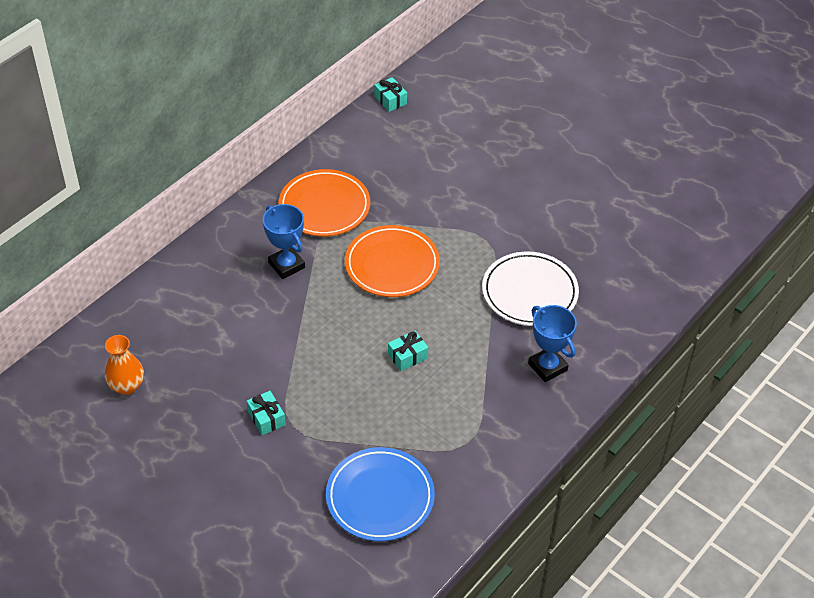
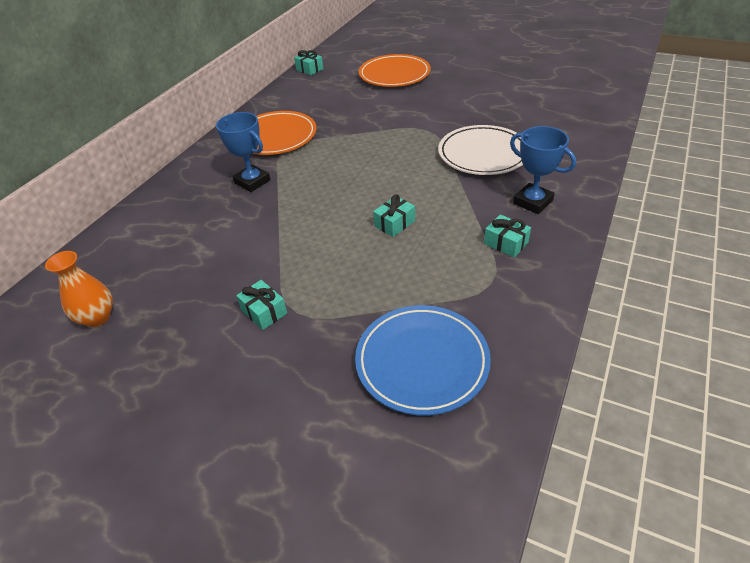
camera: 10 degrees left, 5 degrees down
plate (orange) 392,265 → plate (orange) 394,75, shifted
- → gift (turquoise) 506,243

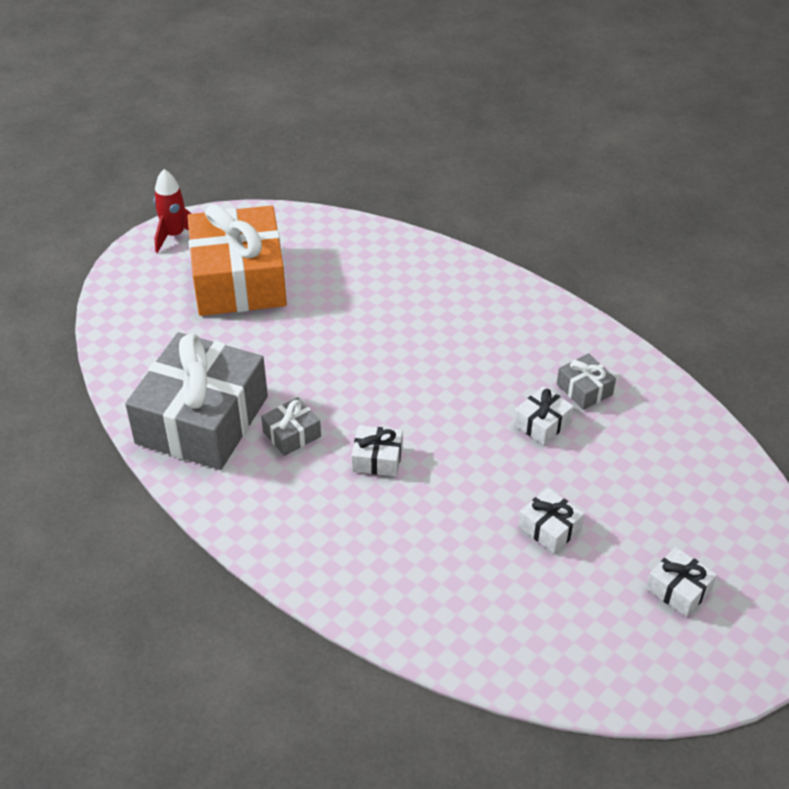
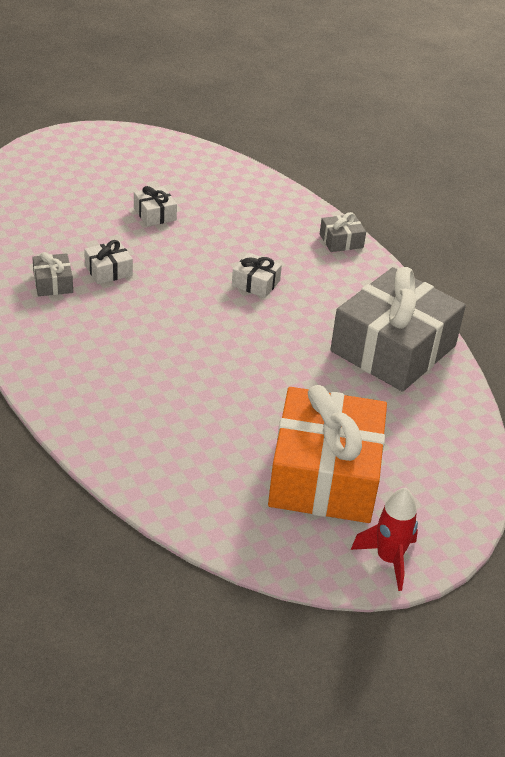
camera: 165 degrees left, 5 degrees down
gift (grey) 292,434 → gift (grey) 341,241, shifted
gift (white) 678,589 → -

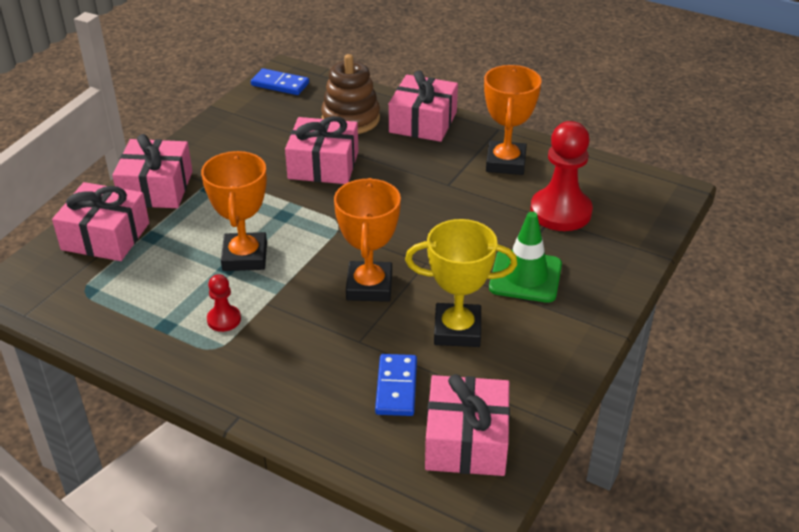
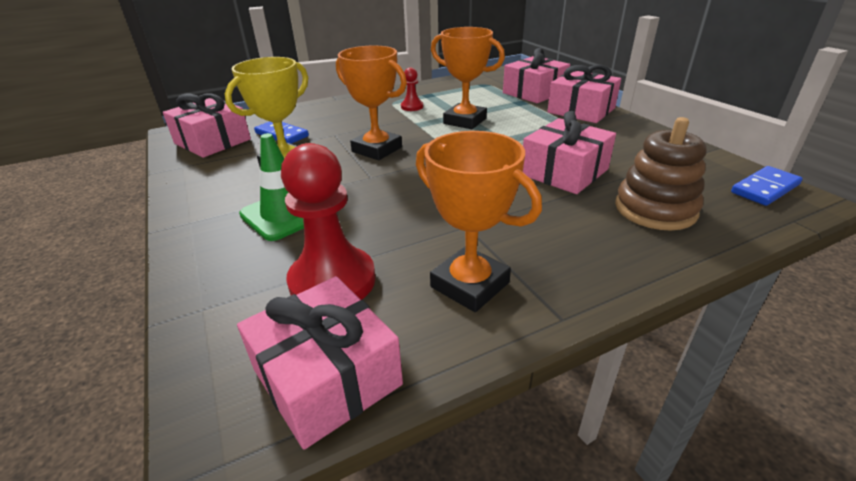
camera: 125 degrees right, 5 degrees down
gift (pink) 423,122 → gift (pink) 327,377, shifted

————

_WORK REQUEST_
Only the pictures are to be dropped; return everything else in the listing exactly.

_REPLY TO THE EXERCISE_
camera: 10 degrees left, 5 degrees down
plate (orange) 392,265 → plate (orange) 394,75, shifted
- → gift (turquoise) 506,243

camera: 165 degrees left, 5 degrees down
gift (grey) 292,434 → gift (grey) 341,241, shifted
gift (white) 678,589 → -

camera: 125 degrees right, 5 degrees down
gift (pink) 423,122 → gift (pink) 327,377, shifted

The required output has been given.